<<<<

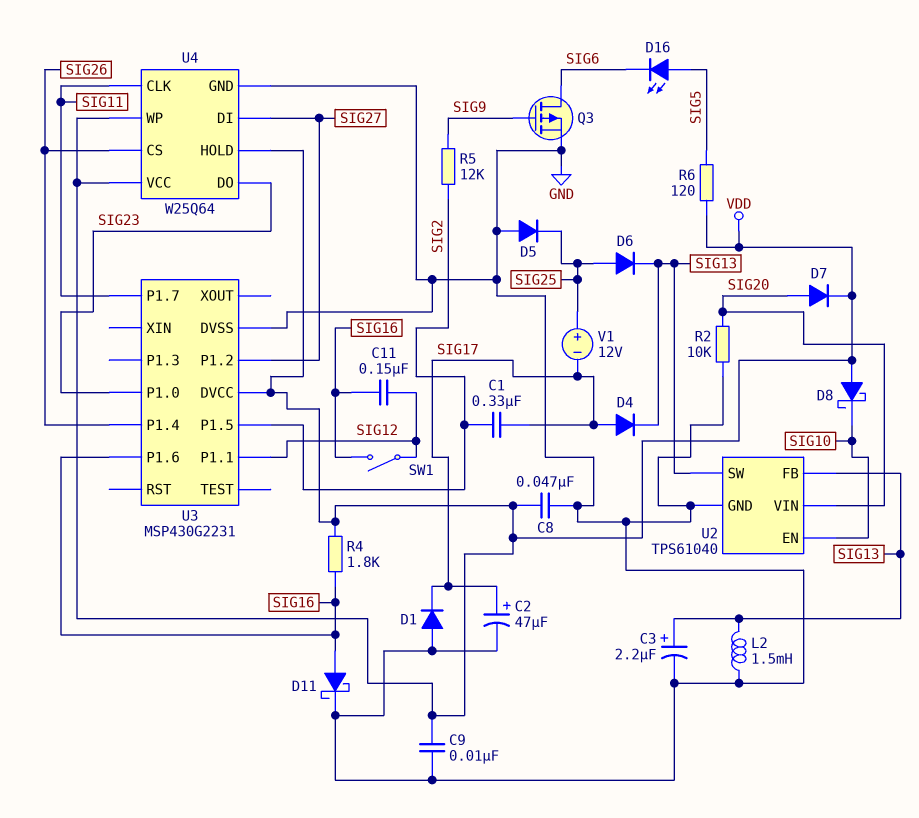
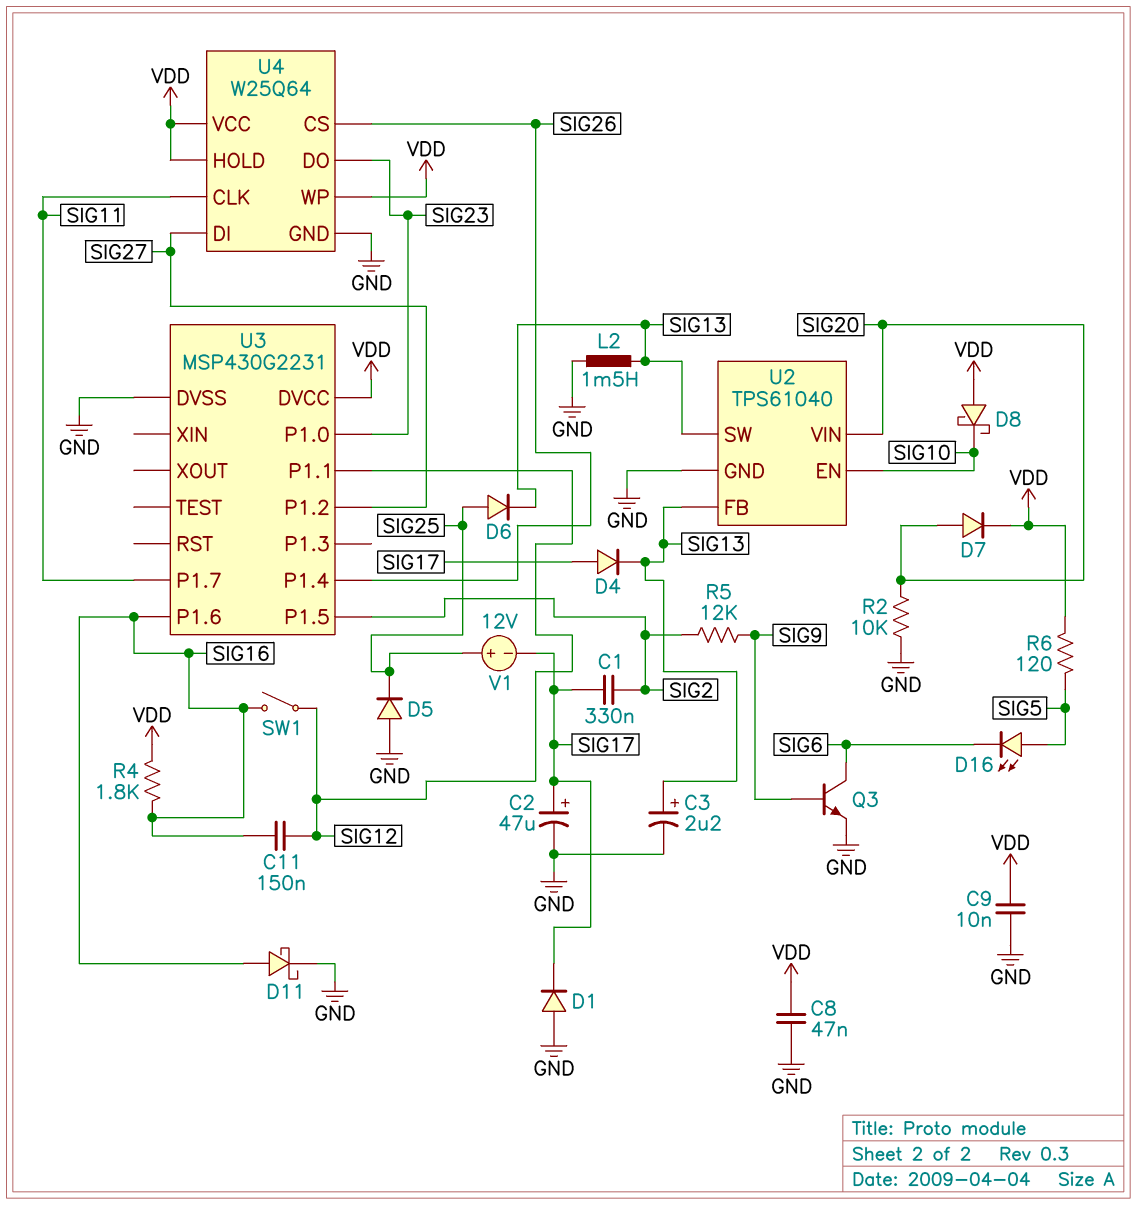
Q3: PMOS (G SIG9, D SIG6, S GND) -> NPN (B SIG9, C SIG6, E GND)

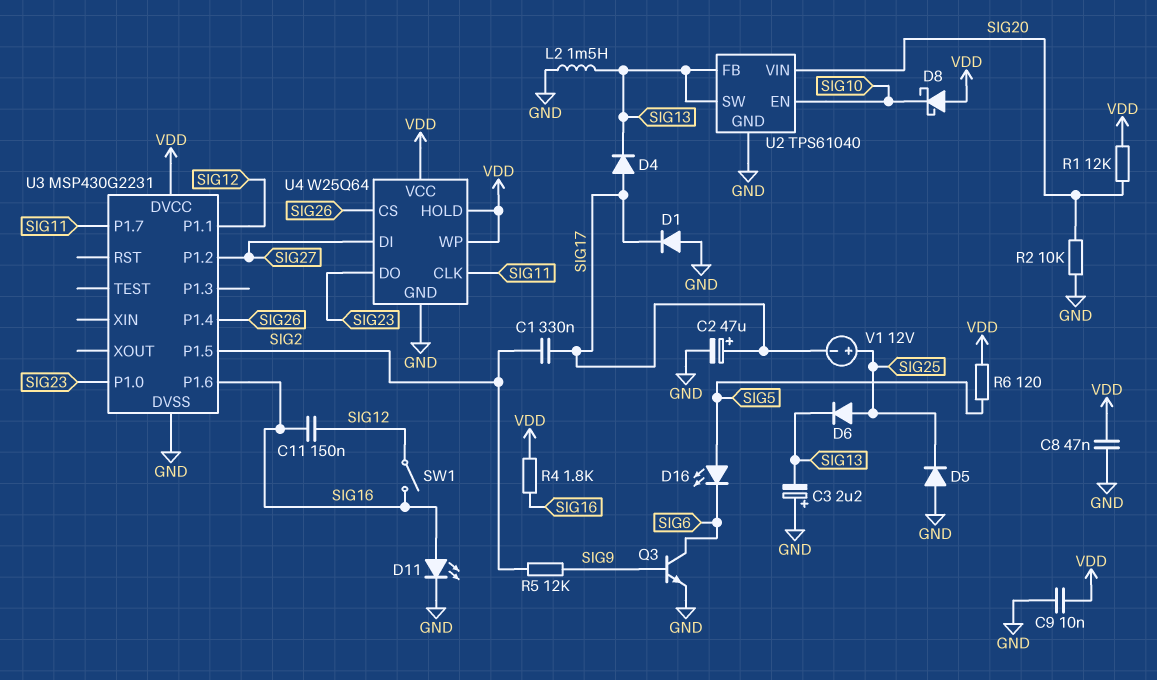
C3: 2.2uF (plus SIG13, minus GND) -> 2.2uF (plus GND, minus SIG13)
D7: diode (A SIG20, K VDD) -> none
D11: schottky (A SIG16, K GND) -> LED (A SIG16, K GND)
R1: none -> 12k (SIG20, VDD)

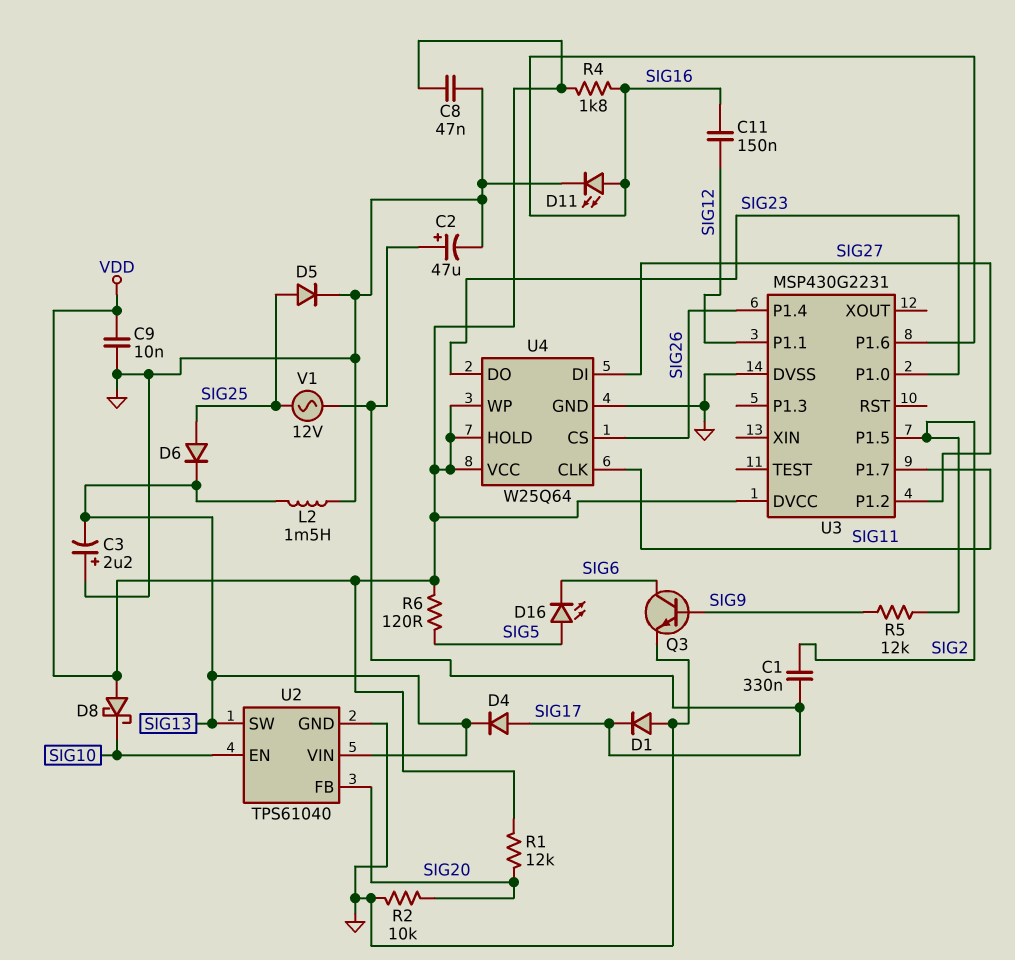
D5: diode (A GND, K SIG25) -> diode (A SIG25, K GND)
SW1: switch (SIG12, SIG16) -> none
U2 pin FB: SIG13 -> SIG20
U2 pin VIN: SIG20 -> SIG13
V1: 12V (plus SIG25, minus SIG17) -> AC 12V (SIG17, SIG25)

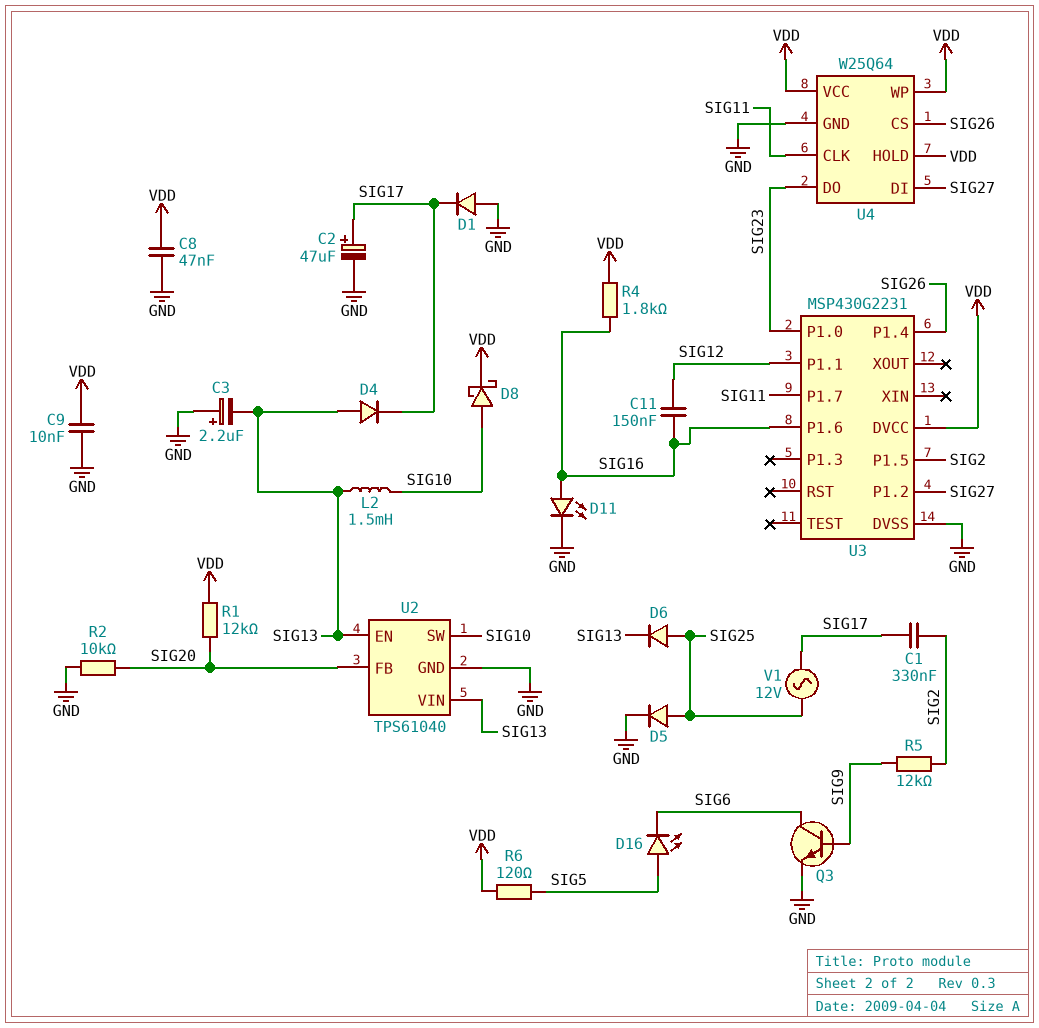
D4: diode (A SIG17, K SIG13) -> diode (A SIG13, K SIG17)
D8: schottky (A VDD, K SIG10) -> schottky (A SIG10, K VDD)
L2: 1.5mH (GND, SIG13) -> 1.5mH (SIG10, SIG13)
U2 pin EN: SIG10 -> SIG13
U2 pin SW: SIG13 -> SIG10

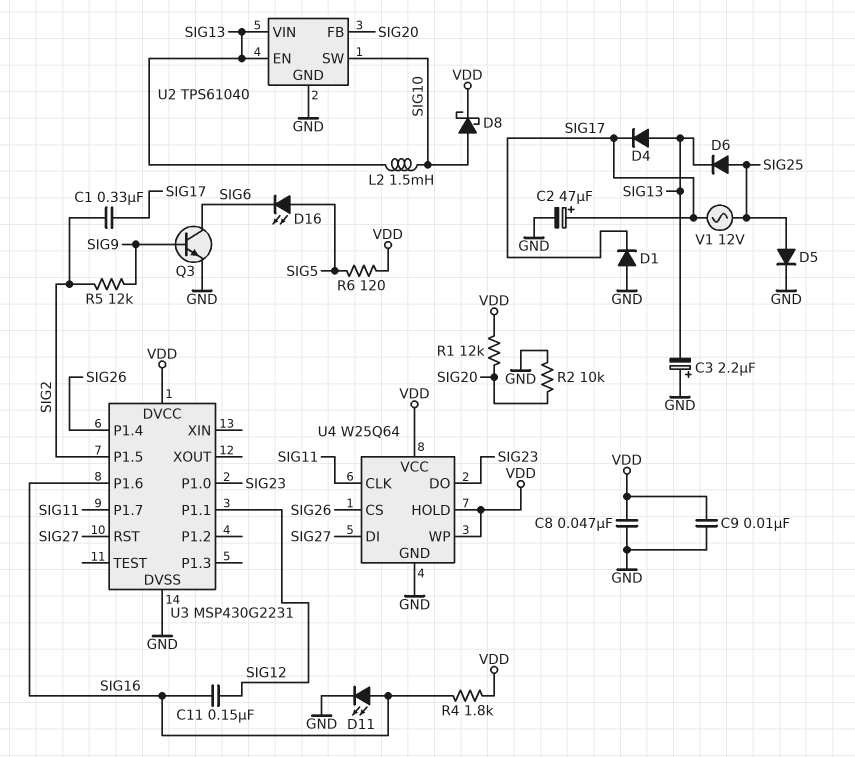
U3 pin P1.2: SIG27 -> none
U3 pin RST: none -> SIG27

>>>>

Exercise brief:
Without any pictures, transcribe the listing above exactly as written.

Result of this exercise:
Q3: PMOS (G SIG9, D SIG6, S GND) -> NPN (B SIG9, C SIG6, E GND)

C3: 2.2uF (plus SIG13, minus GND) -> 2.2uF (plus GND, minus SIG13)
D7: diode (A SIG20, K VDD) -> none
D11: schottky (A SIG16, K GND) -> LED (A SIG16, K GND)
R1: none -> 12k (SIG20, VDD)

D5: diode (A GND, K SIG25) -> diode (A SIG25, K GND)
SW1: switch (SIG12, SIG16) -> none
U2 pin FB: SIG13 -> SIG20
U2 pin VIN: SIG20 -> SIG13
V1: 12V (plus SIG25, minus SIG17) -> AC 12V (SIG17, SIG25)

D4: diode (A SIG17, K SIG13) -> diode (A SIG13, K SIG17)
D8: schottky (A VDD, K SIG10) -> schottky (A SIG10, K VDD)
L2: 1.5mH (GND, SIG13) -> 1.5mH (SIG10, SIG13)
U2 pin EN: SIG10 -> SIG13
U2 pin SW: SIG13 -> SIG10

U3 pin P1.2: SIG27 -> none
U3 pin RST: none -> SIG27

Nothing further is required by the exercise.